▸ **Task goal**
For this exercise, restate the records word for word.

(Before-and-after change data)
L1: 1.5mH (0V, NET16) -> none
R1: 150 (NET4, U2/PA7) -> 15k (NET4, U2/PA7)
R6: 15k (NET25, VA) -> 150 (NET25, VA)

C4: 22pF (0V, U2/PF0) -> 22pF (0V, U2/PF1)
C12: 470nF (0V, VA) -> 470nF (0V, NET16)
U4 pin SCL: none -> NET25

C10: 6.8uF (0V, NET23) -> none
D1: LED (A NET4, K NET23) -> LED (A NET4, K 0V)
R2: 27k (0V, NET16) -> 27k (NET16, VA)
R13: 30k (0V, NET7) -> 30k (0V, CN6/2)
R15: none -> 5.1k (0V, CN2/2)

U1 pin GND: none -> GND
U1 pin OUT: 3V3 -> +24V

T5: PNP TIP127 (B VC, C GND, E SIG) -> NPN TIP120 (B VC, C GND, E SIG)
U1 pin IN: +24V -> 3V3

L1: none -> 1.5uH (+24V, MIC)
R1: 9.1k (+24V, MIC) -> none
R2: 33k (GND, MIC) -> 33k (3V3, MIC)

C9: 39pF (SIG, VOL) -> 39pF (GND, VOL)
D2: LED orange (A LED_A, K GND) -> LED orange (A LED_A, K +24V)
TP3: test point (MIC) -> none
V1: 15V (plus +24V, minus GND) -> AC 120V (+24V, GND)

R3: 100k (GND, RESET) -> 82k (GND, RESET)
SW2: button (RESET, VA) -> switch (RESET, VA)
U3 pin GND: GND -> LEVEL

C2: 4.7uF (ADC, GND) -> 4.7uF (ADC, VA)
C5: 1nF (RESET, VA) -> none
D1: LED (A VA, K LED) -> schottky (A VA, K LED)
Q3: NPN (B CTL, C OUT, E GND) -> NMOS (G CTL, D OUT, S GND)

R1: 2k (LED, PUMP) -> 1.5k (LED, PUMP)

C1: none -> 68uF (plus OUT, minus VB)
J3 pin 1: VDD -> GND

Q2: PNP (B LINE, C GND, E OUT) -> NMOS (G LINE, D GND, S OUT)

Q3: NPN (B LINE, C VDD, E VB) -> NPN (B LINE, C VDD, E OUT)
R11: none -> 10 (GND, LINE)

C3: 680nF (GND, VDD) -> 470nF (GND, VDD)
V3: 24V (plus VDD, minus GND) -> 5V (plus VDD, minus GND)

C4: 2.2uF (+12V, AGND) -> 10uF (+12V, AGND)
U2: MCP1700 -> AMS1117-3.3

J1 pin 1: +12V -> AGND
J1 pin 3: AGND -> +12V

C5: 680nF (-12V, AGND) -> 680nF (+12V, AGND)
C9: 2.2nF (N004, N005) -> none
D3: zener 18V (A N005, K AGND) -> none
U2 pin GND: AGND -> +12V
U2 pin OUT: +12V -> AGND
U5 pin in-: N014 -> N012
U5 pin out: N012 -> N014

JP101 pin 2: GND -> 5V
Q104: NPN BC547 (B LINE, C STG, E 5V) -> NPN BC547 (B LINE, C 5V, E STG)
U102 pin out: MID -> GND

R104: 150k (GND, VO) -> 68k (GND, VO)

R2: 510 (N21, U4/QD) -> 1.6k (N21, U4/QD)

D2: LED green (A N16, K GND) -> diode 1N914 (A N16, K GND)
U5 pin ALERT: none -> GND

▸ **Reply**
L1: 1.5mH (0V, NET16) -> none
R1: 150 (NET4, U2/PA7) -> 15k (NET4, U2/PA7)
R6: 15k (NET25, VA) -> 150 (NET25, VA)

C4: 22pF (0V, U2/PF0) -> 22pF (0V, U2/PF1)
C12: 470nF (0V, VA) -> 470nF (0V, NET16)
U4 pin SCL: none -> NET25

C10: 6.8uF (0V, NET23) -> none
D1: LED (A NET4, K NET23) -> LED (A NET4, K 0V)
R2: 27k (0V, NET16) -> 27k (NET16, VA)
R13: 30k (0V, NET7) -> 30k (0V, CN6/2)
R15: none -> 5.1k (0V, CN2/2)

U1 pin GND: none -> GND
U1 pin OUT: 3V3 -> +24V

T5: PNP TIP127 (B VC, C GND, E SIG) -> NPN TIP120 (B VC, C GND, E SIG)
U1 pin IN: +24V -> 3V3

L1: none -> 1.5uH (+24V, MIC)
R1: 9.1k (+24V, MIC) -> none
R2: 33k (GND, MIC) -> 33k (3V3, MIC)

C9: 39pF (SIG, VOL) -> 39pF (GND, VOL)
D2: LED orange (A LED_A, K GND) -> LED orange (A LED_A, K +24V)
TP3: test point (MIC) -> none
V1: 15V (plus +24V, minus GND) -> AC 120V (+24V, GND)

R3: 100k (GND, RESET) -> 82k (GND, RESET)
SW2: button (RESET, VA) -> switch (RESET, VA)
U3 pin GND: GND -> LEVEL

C2: 4.7uF (ADC, GND) -> 4.7uF (ADC, VA)
C5: 1nF (RESET, VA) -> none
D1: LED (A VA, K LED) -> schottky (A VA, K LED)
Q3: NPN (B CTL, C OUT, E GND) -> NMOS (G CTL, D OUT, S GND)

R1: 2k (LED, PUMP) -> 1.5k (LED, PUMP)

C1: none -> 68uF (plus OUT, minus VB)
J3 pin 1: VDD -> GND

Q2: PNP (B LINE, C GND, E OUT) -> NMOS (G LINE, D GND, S OUT)

Q3: NPN (B LINE, C VDD, E VB) -> NPN (B LINE, C VDD, E OUT)
R11: none -> 10 (GND, LINE)

C3: 680nF (GND, VDD) -> 470nF (GND, VDD)
V3: 24V (plus VDD, minus GND) -> 5V (plus VDD, minus GND)

C4: 2.2uF (+12V, AGND) -> 10uF (+12V, AGND)
U2: MCP1700 -> AMS1117-3.3

J1 pin 1: +12V -> AGND
J1 pin 3: AGND -> +12V

C5: 680nF (-12V, AGND) -> 680nF (+12V, AGND)
C9: 2.2nF (N004, N005) -> none
D3: zener 18V (A N005, K AGND) -> none
U2 pin GND: AGND -> +12V
U2 pin OUT: +12V -> AGND
U5 pin in-: N014 -> N012
U5 pin out: N012 -> N014

JP101 pin 2: GND -> 5V
Q104: NPN BC547 (B LINE, C STG, E 5V) -> NPN BC547 (B LINE, C 5V, E STG)
U102 pin out: MID -> GND

R104: 150k (GND, VO) -> 68k (GND, VO)

R2: 510 (N21, U4/QD) -> 1.6k (N21, U4/QD)

D2: LED green (A N16, K GND) -> diode 1N914 (A N16, K GND)
U5 pin ALERT: none -> GND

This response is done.